Records shown:
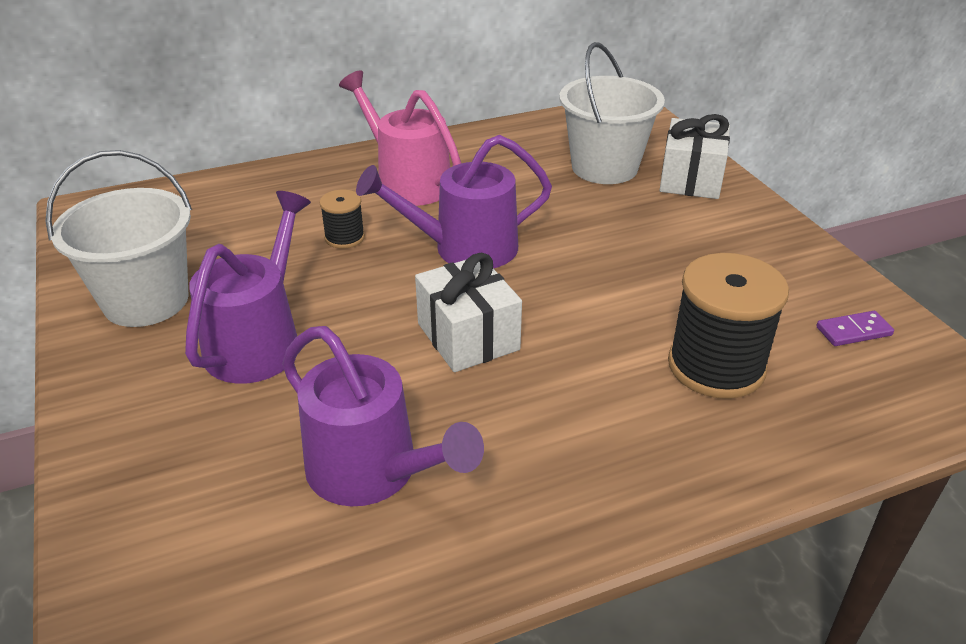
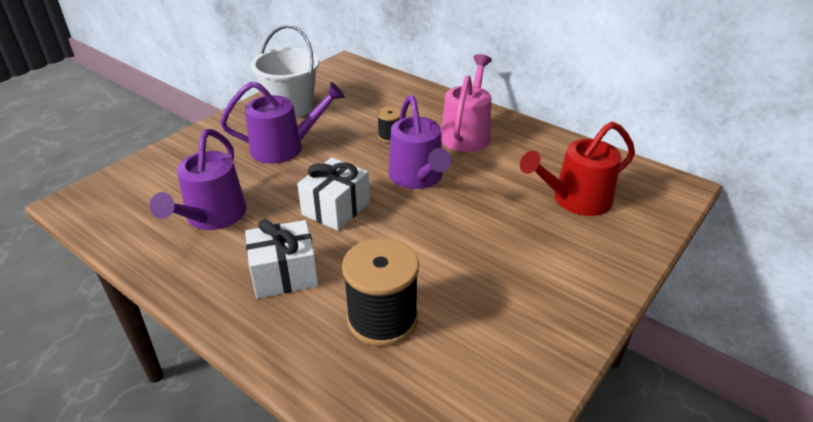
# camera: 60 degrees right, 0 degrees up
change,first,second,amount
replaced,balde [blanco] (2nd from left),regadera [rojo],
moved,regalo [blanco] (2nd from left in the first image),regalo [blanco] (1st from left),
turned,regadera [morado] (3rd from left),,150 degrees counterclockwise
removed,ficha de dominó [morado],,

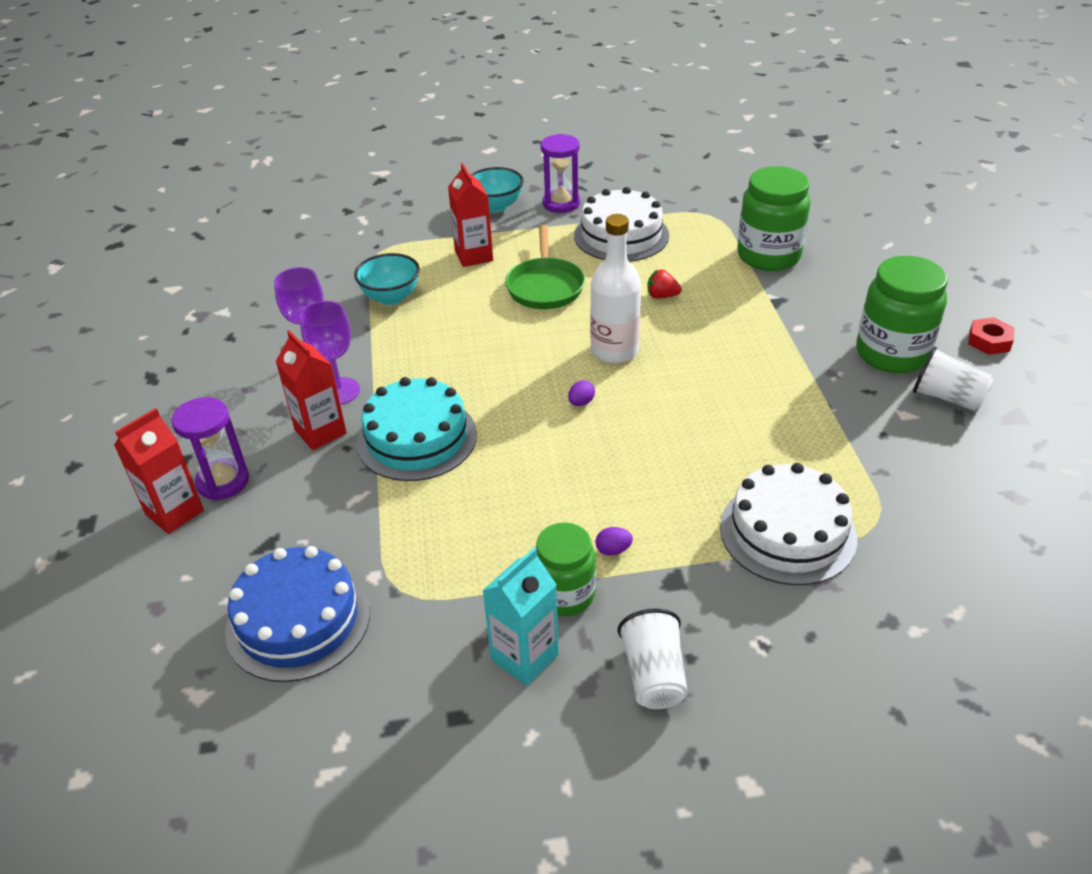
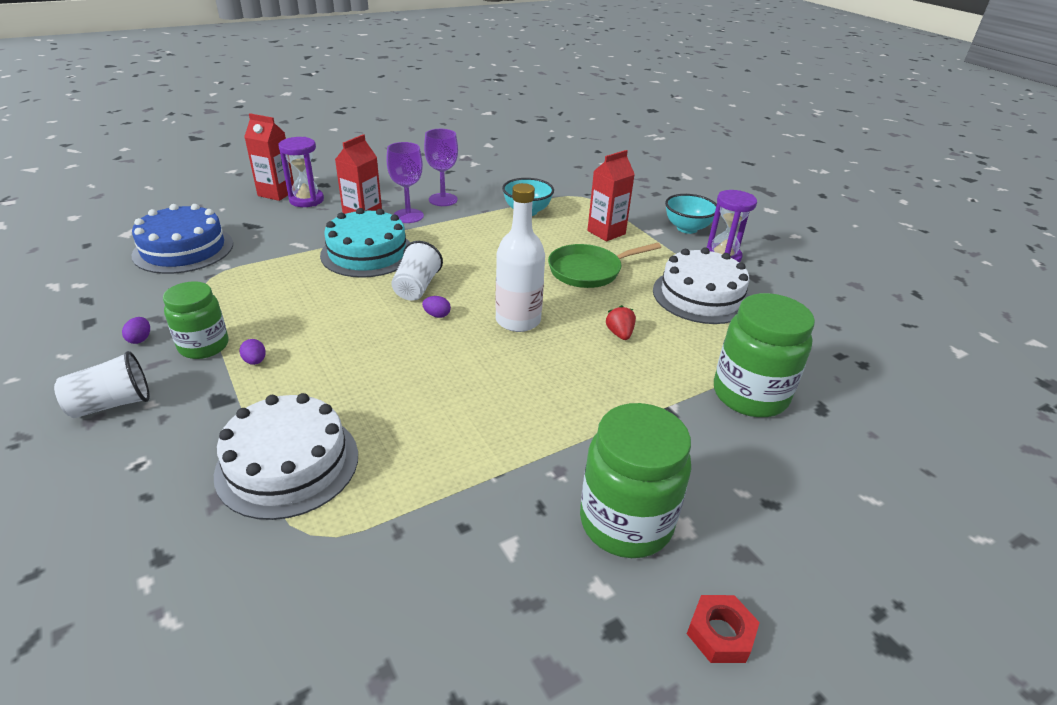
# camera: 65 degrees right, 5 degrees down
change,first,second,amount
moved,vaso [blanco] (2nd from left),,
replaced,cartón de leche [turquesa],huevo [morado] (1st from left),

What needs to be done: Nothing but the records themselves, exact and complete, should be returned; leave the pictures out.

Exercise solution:
# camera: 60 degrees right, 0 degrees up
change,first,second,amount
replaced,balde [blanco] (2nd from left),regadera [rojo],
moved,regalo [blanco] (2nd from left in the first image),regalo [blanco] (1st from left),
turned,regadera [morado] (3rd from left),,150 degrees counterclockwise
removed,ficha de dominó [morado],,

# camera: 65 degrees right, 5 degrees down
change,first,second,amount
moved,vaso [blanco] (2nd from left),,
replaced,cartón de leche [turquesa],huevo [morado] (1st from left),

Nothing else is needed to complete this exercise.